▸ **Input data**:
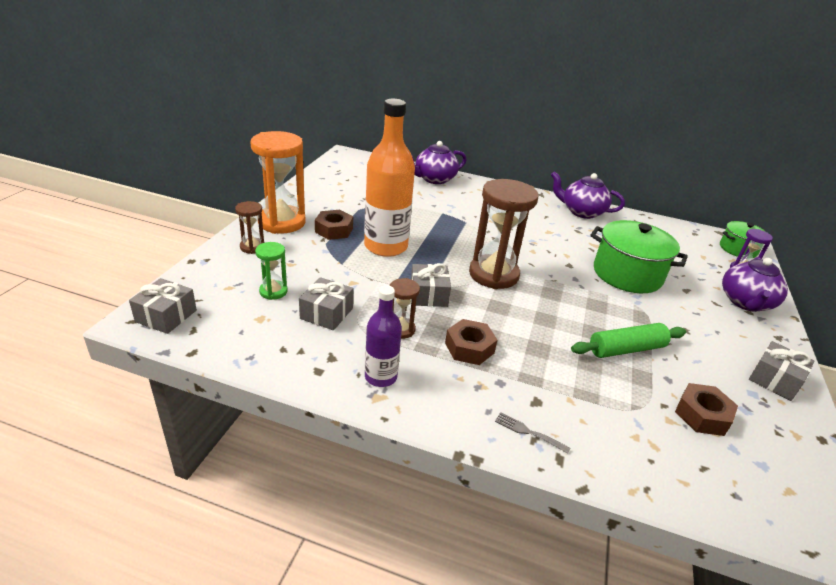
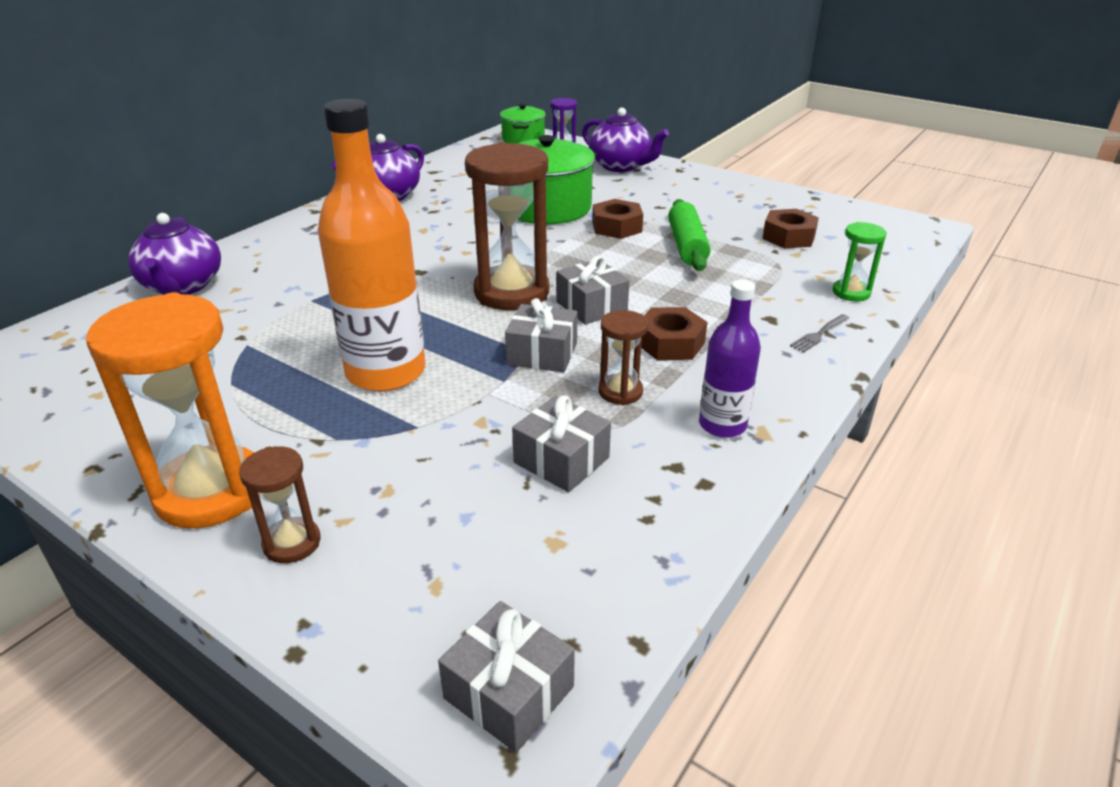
camera: 70 degrees left, 0 degrees up
(273, 291) = (474, 520): green hourglass -> green hourglass (851, 293)
(334, 230) = (292, 423): brown nut -> brown nut (616, 227)
(774, 380) = (740, 191): grey gift -> grey gift (591, 306)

▸ **Task to complete**: Repeat every line above exactly, minus the pictures.

▸ **Solution**:
camera: 70 degrees left, 0 degrees up
(273, 291) = (474, 520): green hourglass -> green hourglass (851, 293)
(334, 230) = (292, 423): brown nut -> brown nut (616, 227)
(774, 380) = (740, 191): grey gift -> grey gift (591, 306)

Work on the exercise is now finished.